▸ **INFORMATION SUPPLIED**:
Begin

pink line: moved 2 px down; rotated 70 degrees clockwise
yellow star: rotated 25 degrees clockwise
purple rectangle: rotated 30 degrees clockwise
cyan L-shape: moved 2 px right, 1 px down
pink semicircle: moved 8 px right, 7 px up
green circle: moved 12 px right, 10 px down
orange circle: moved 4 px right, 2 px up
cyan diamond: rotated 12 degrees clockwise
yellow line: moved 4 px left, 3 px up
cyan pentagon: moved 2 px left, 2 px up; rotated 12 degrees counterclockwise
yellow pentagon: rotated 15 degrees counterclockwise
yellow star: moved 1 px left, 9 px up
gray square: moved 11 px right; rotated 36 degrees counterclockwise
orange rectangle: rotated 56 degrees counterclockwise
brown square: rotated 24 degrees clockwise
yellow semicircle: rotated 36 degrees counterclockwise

End
Begin

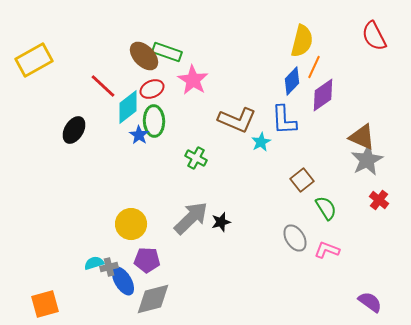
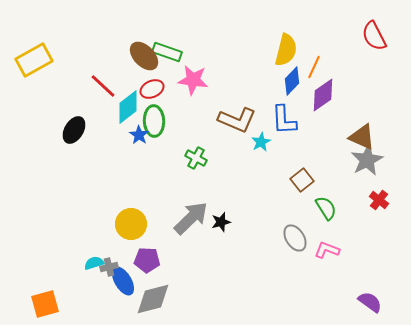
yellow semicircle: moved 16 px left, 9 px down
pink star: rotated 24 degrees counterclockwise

End

▸ **THE PROBLEM**: Copy out the listing word for word, from the line containing "yellow semicircle: moved" up to and including the line containing "pink star: rotated".

▸ **WORKED SOLUTION**:
yellow semicircle: moved 16 px left, 9 px down
pink star: rotated 24 degrees counterclockwise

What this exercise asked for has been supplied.